## What you have to do
Only the lines from the one containing "22 m inside the frame." through the end of the listing below belong in your answer; retype them exactly.

─── Data to examine ───

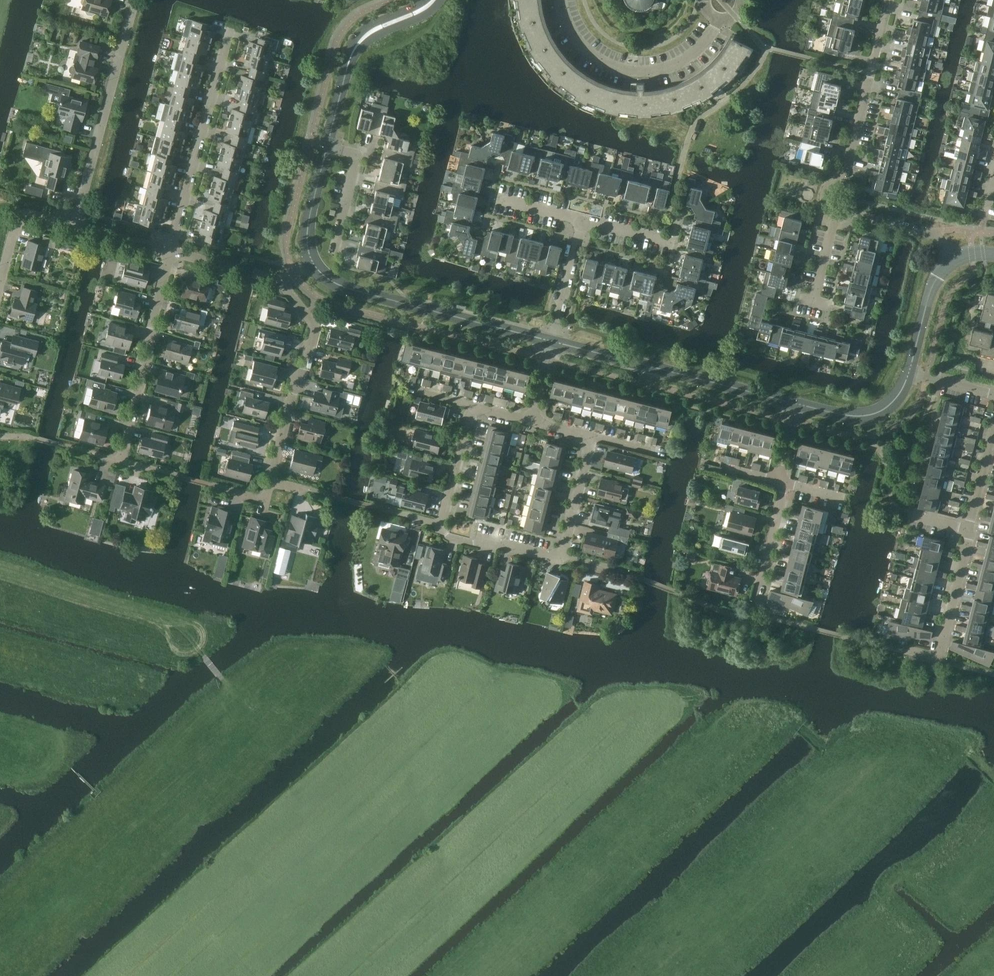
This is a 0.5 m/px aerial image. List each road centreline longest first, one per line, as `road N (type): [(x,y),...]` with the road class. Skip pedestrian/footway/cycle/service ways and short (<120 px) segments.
road 1 (tertiary): [(799,404),(550,341)]
road 2 (track): [(221,677),(180,627),(0,575)]
road 3 (tertiary): [(550,341),(346,288),(313,265)]
road 4 (residential): [(74,226),(133,0)]
road 5 (residential): [(172,252),(230,30)]
road 6 (residential): [(269,480),(315,325),(282,281)]
road 7 (residential): [(719,19),(679,64),(622,71),(587,51),(562,0)]
road 8 (residential): [(121,460),(172,252)]
road 9 (tertiary): [(328,146),(359,42),(434,0)]
road 10 (residential): [(843,180),(889,0)]
road 11 (residential): [(906,651),(937,658),(968,529)]
road 12 (tertiary): [(910,373),(890,405),(875,414),(799,404)]
road 13 (residential): [(333,249),(357,154),(328,146)]
road 14 (residential): [(561,555),(473,543),(449,537),(443,525)]
road 15 (tertiary): [(954,257),(932,285),(910,373)]
road 16 (residential): [(550,341),(582,219)]
road 17 (residential): [(443,525),(474,406)]
road 18 (residential): [(591,436),(561,555)]
road 19 (tertiary): [(313,265),(307,232),(328,146)]
road 20 (residential): [(0,284),(21,219),(74,226)]
road 21 (residential): [(755,602),(785,484)]

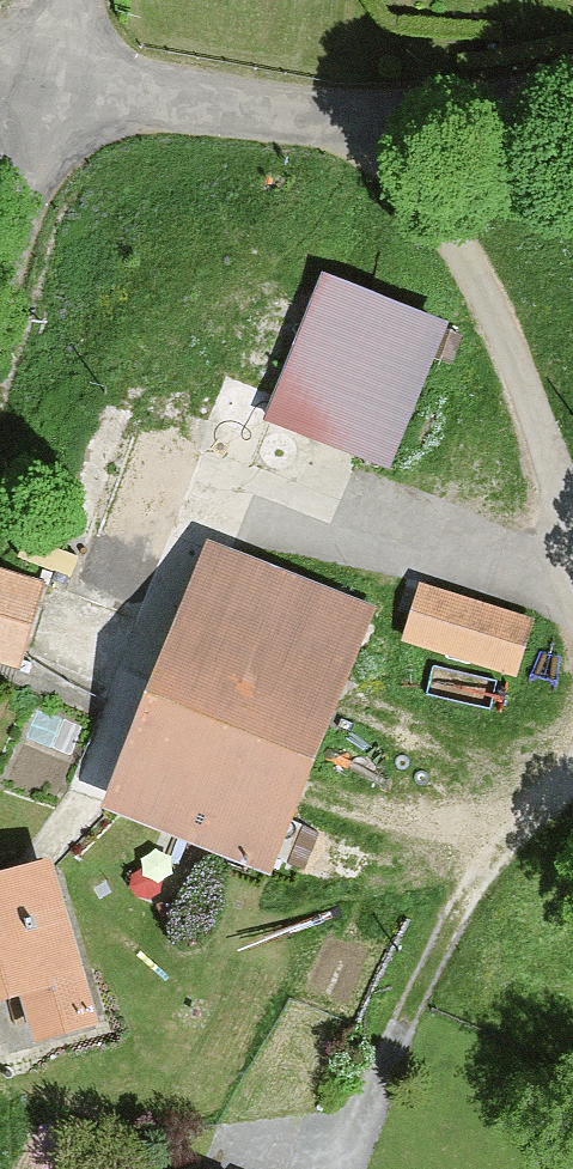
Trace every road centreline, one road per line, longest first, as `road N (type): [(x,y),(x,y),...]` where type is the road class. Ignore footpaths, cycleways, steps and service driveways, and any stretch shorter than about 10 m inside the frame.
road 1 (unclassified): [(572,93),(355,125),(51,79)]
road 2 (track): [(355,125),(442,214),(526,382),(572,521)]
road 3 (tertiary): [(0,282),(51,79)]

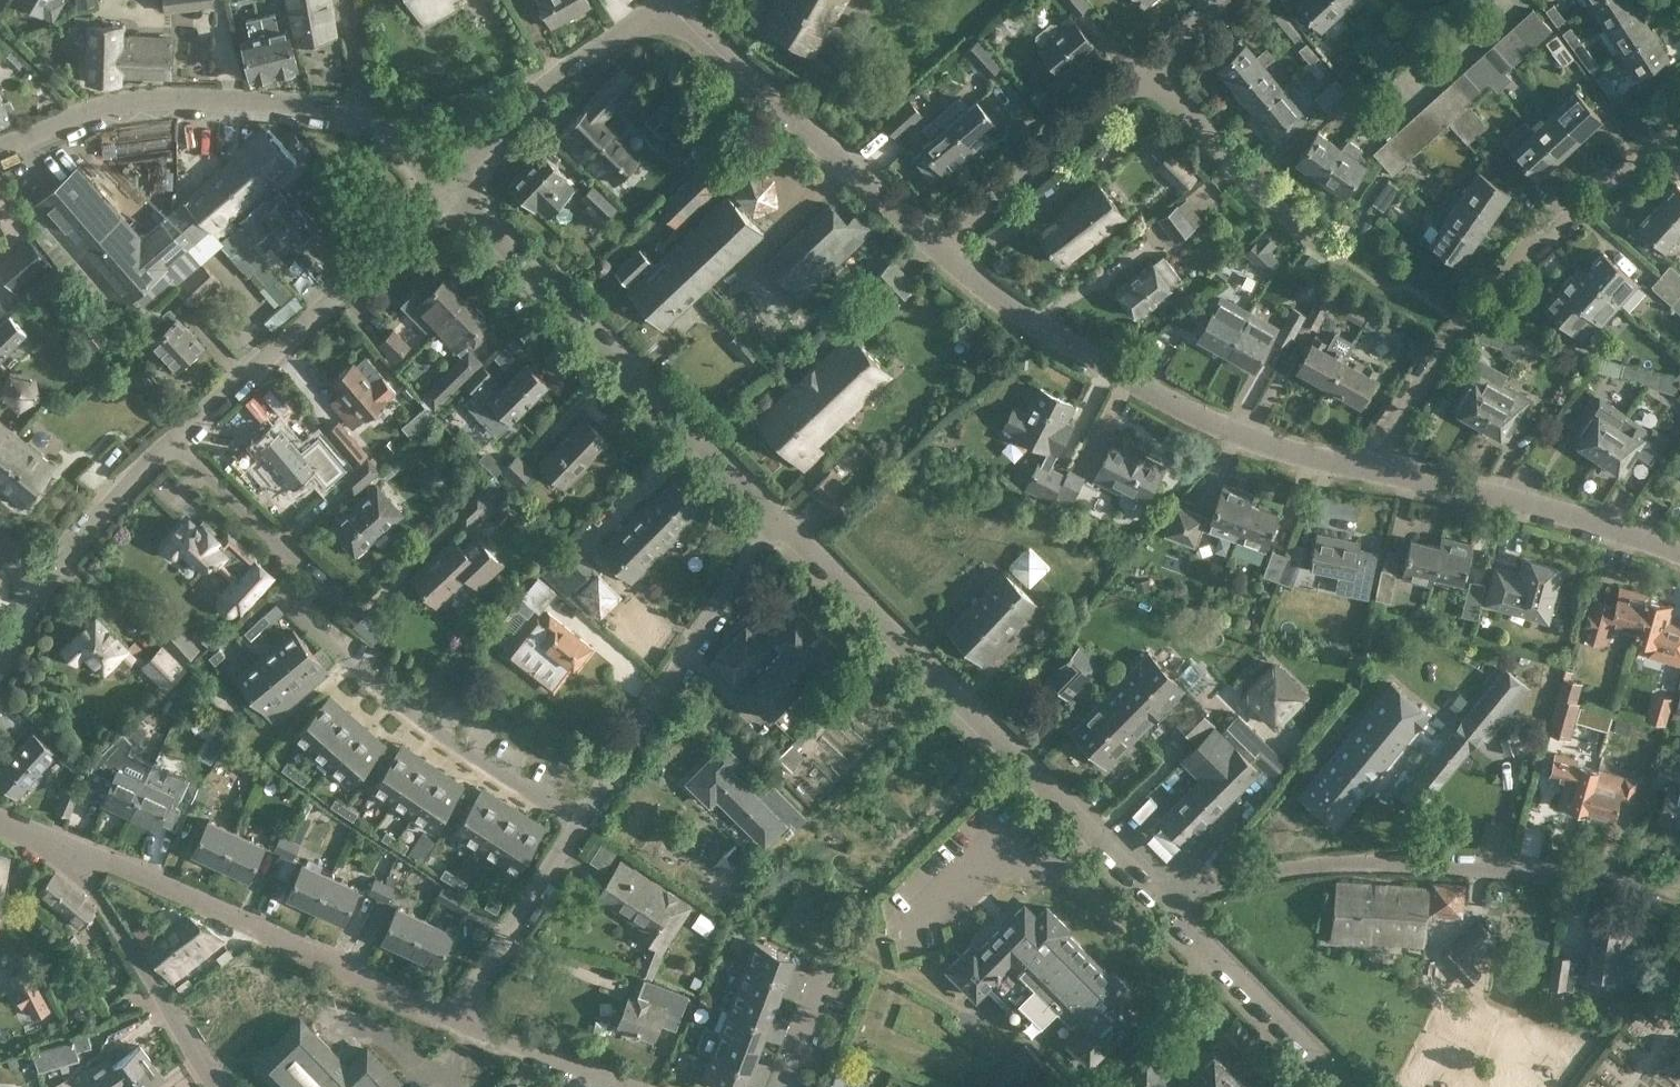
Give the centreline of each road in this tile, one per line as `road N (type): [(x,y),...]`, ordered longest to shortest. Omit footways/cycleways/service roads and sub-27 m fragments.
road 1 (residential): [(1173,899),(776,517)]
road 2 (residential): [(1173,899),(1318,864),(1375,861),(1653,884),(1679,879)]
road 3 (residential): [(1379,474),(1189,412),(1021,312),(934,245)]
road 4 (residential): [(1379,474),(1402,405),(1462,322),(1679,122)]
road 5 (residential): [(776,517),(449,186)]
road 6 (residential): [(453,1021),(75,847)]
road 7 (residential): [(934,245),(1227,0)]
road 8 (residential): [(172,442),(449,186)]
road 9 (residential): [(0,151),(79,112),(174,96),(295,102),(364,116)]
road 10 (residential): [(934,245),(659,0)]
road 11 (residential): [(578,814),(776,517)]
road 12 (residential): [(1679,549),(1379,474)]
road 13 (residential): [(578,814),(333,660)]
road 14 (residential): [(449,186),(567,67),(659,0)]
road 15 (residential): [(221,1086),(95,891),(75,847)]
road 16 (residential): [(1352,1086),(1312,1054),(1173,899)]
road 17 (residential): [(453,1021),(578,814)]
road 18 (residential): [(37,592),(172,442)]
road 19 (residential): [(312,586),(172,442)]
road 20 (residential): [(630,1086),(453,1021)]
road 21 (residential): [(1399,98),(1502,0)]
road 22 (residential): [(778,1086),(823,966)]

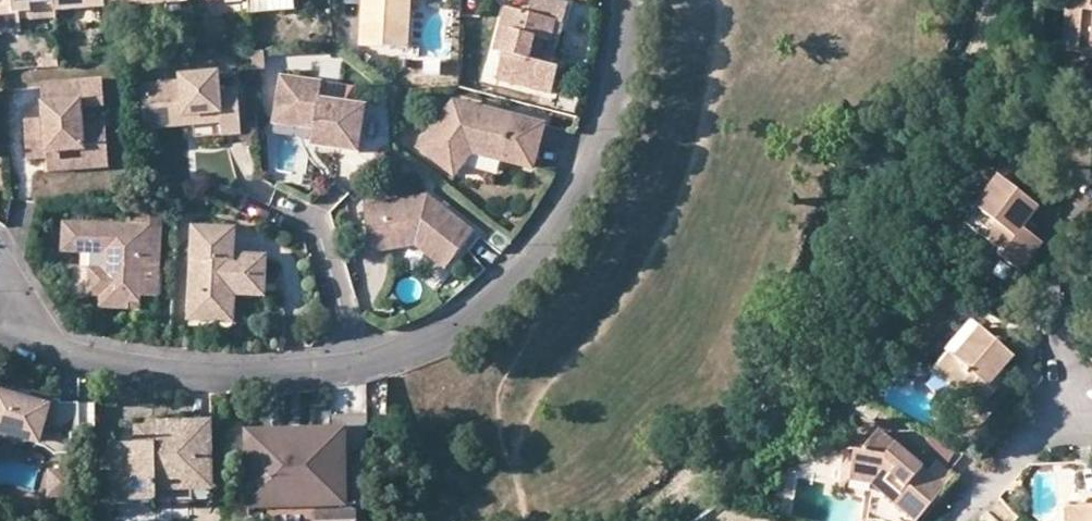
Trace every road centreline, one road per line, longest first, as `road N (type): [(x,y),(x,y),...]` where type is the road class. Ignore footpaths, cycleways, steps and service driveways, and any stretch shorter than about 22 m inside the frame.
road 1 (residential): [(357,366),(458,324),(541,240),(607,102),(620,0)]
road 2 (residential): [(0,294),(48,342),(163,371),(357,366)]
road 3 (residential): [(287,212),(323,236),(357,366)]
road 4 (residential): [(952,520),(1048,424),(1079,408)]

───

## Solution for this exercise
Trace every road centreline, one road per line, longest first, as `road N (type): [(x,y),(x,y),...]` where type is the road class. Ignore footpaths, cycleways, steps and service driveways, and any stretch shorter than about 22 m inside the frame.
road 1 (residential): [(357,366),(458,324),(541,240),(607,102),(620,0)]
road 2 (residential): [(0,294),(48,342),(163,371),(357,366)]
road 3 (residential): [(287,212),(323,236),(357,366)]
road 4 (residential): [(952,520),(1048,424),(1079,408)]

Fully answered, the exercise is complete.